Exercise prompt.
Locate the word "KEYS" in the data below, then copy every line that holds it.

Available records.
····················

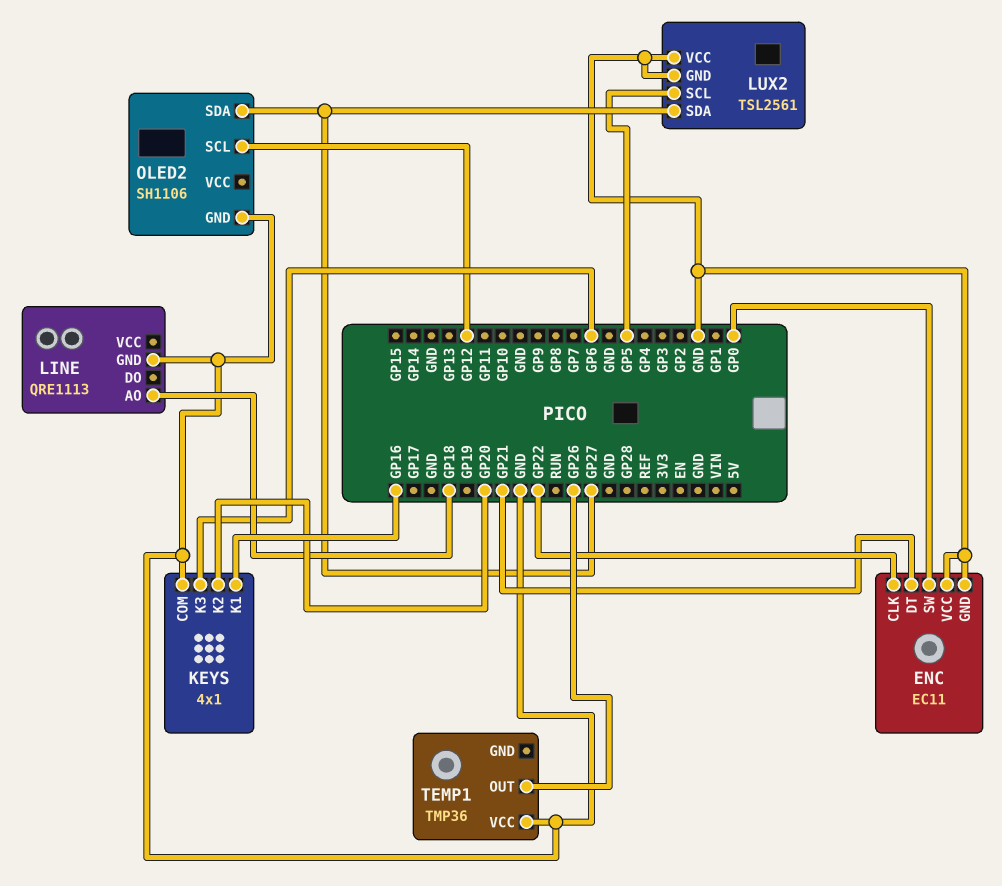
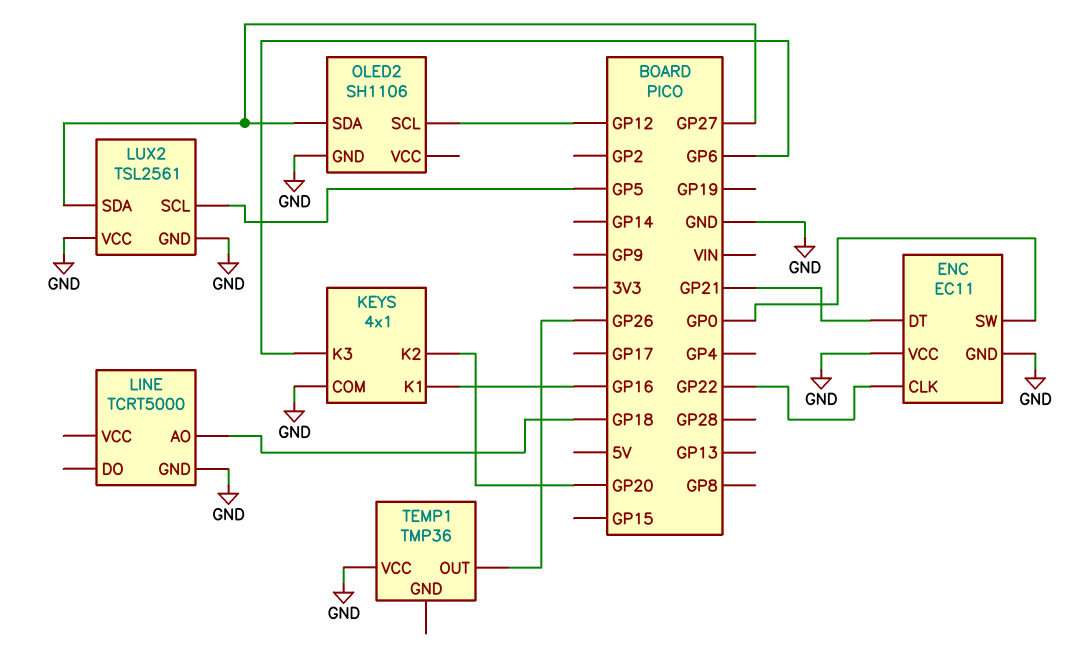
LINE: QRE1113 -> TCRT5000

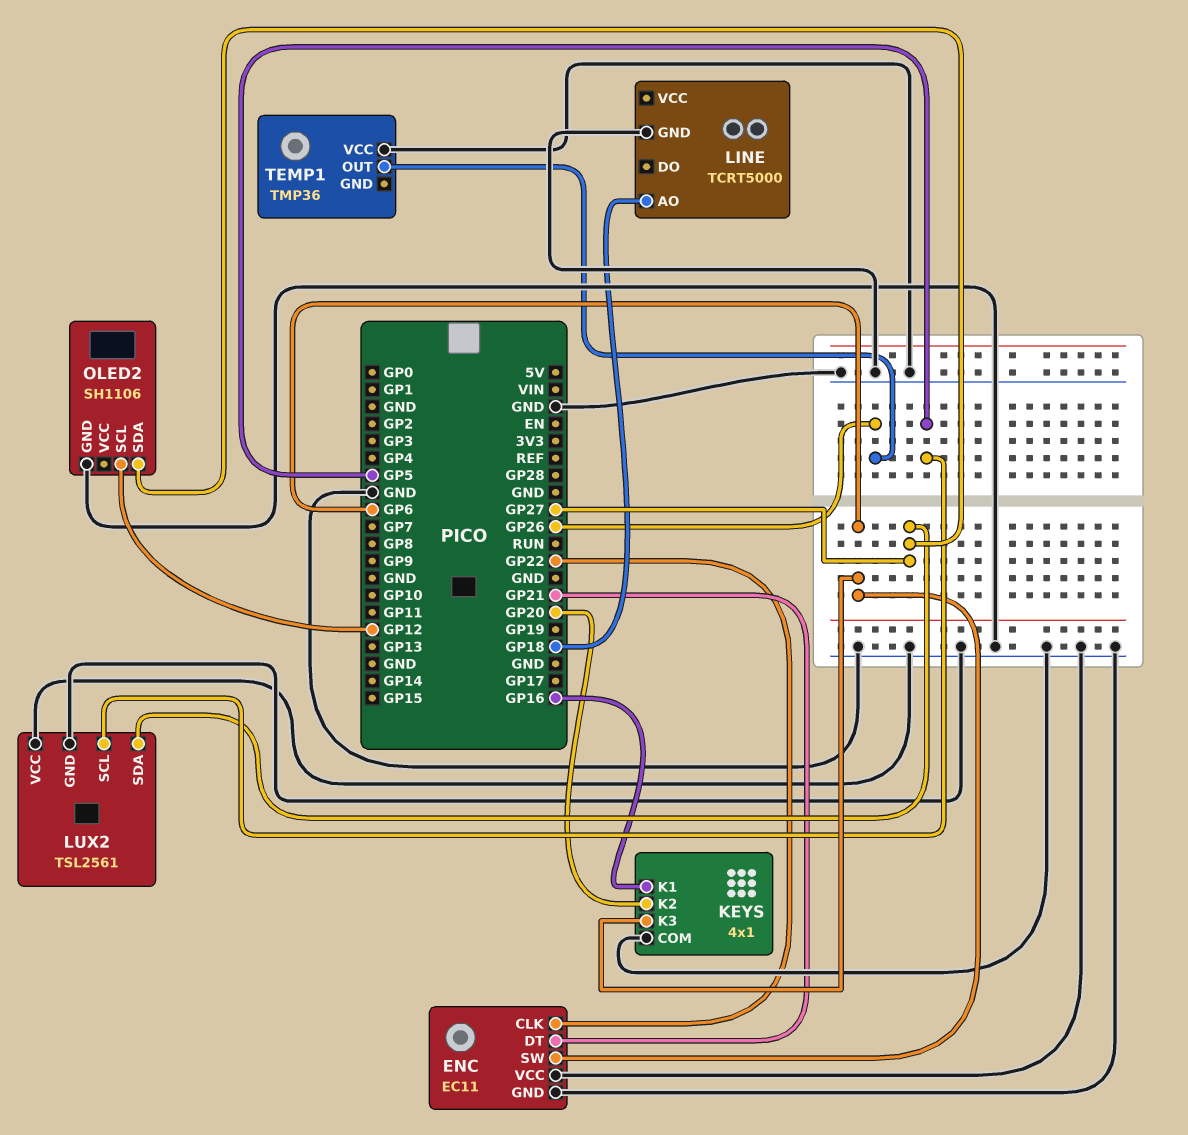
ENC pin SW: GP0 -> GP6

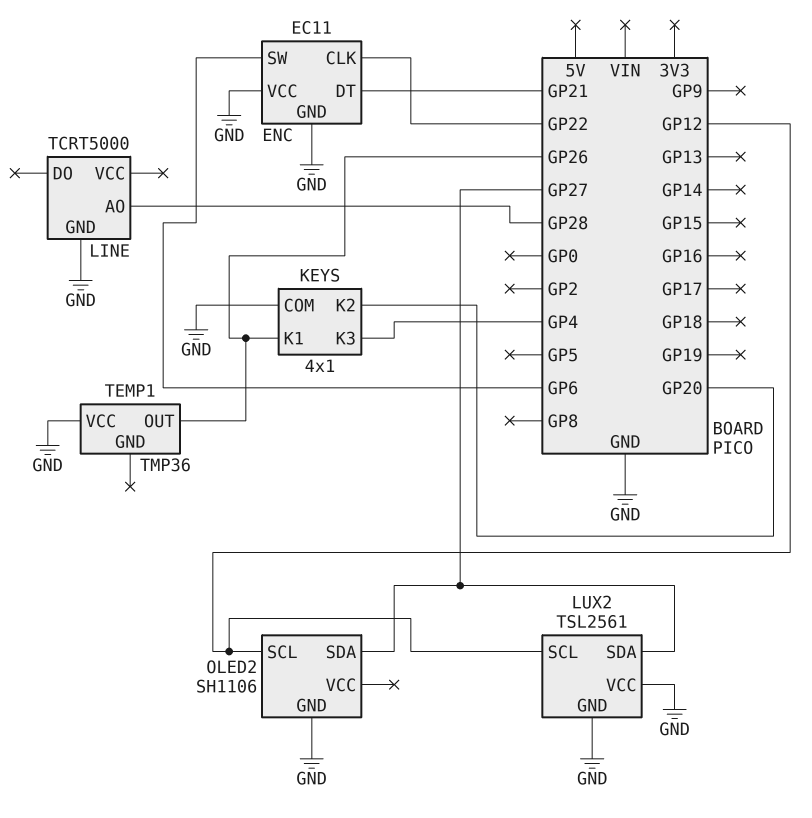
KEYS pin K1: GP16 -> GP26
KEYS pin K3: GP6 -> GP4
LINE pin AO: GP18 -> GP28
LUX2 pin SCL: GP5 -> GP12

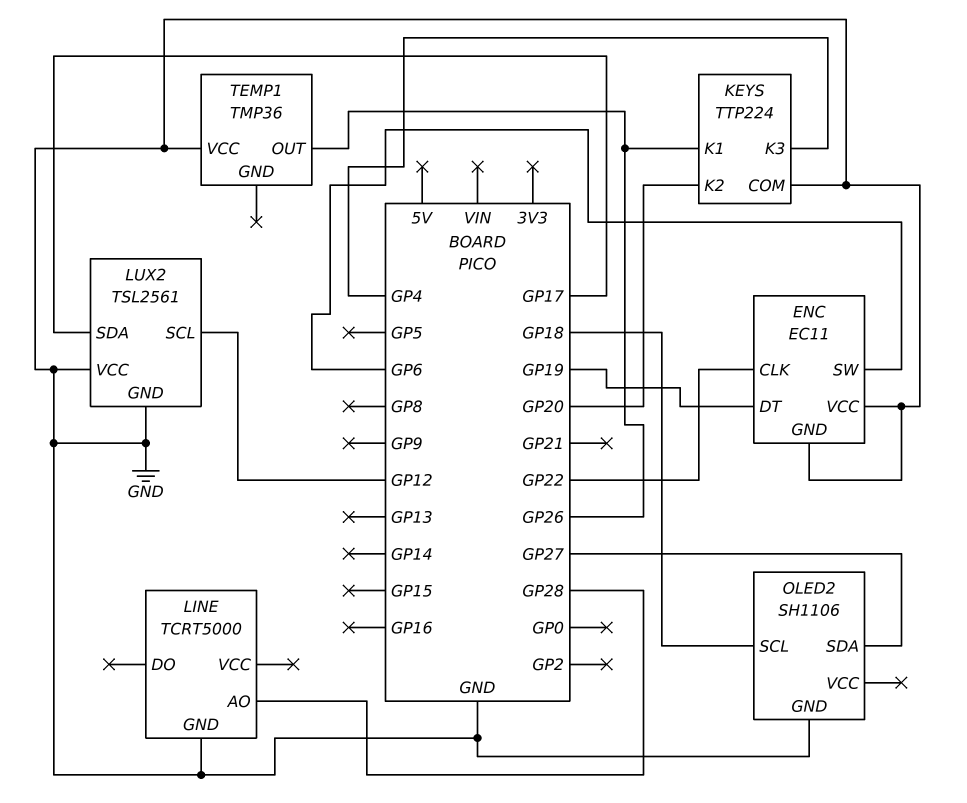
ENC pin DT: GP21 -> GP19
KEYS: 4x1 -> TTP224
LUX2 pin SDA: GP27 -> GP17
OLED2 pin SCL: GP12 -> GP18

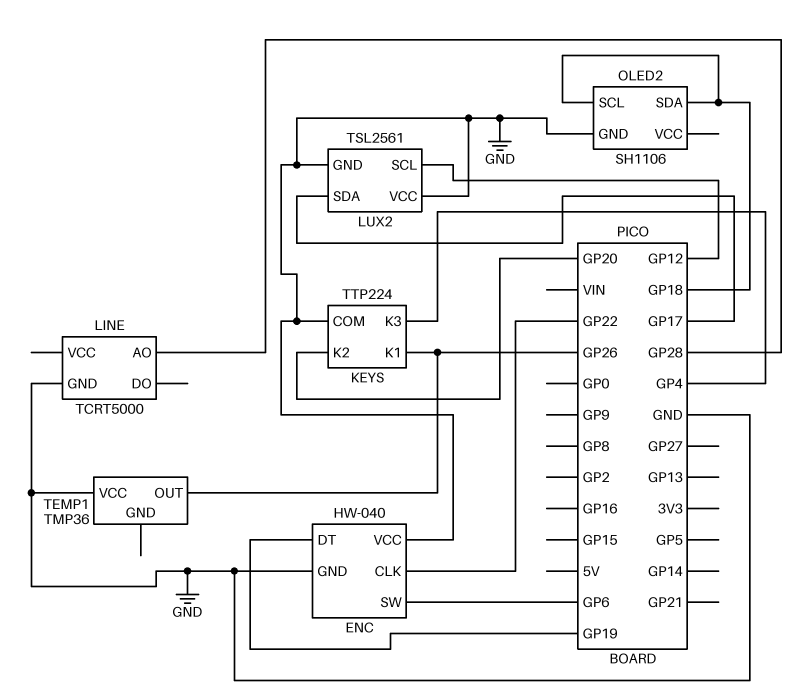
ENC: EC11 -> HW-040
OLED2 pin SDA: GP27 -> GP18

····················

Output below.
KEYS pin K1: GP16 -> GP26
KEYS pin K3: GP6 -> GP4
KEYS: 4x1 -> TTP224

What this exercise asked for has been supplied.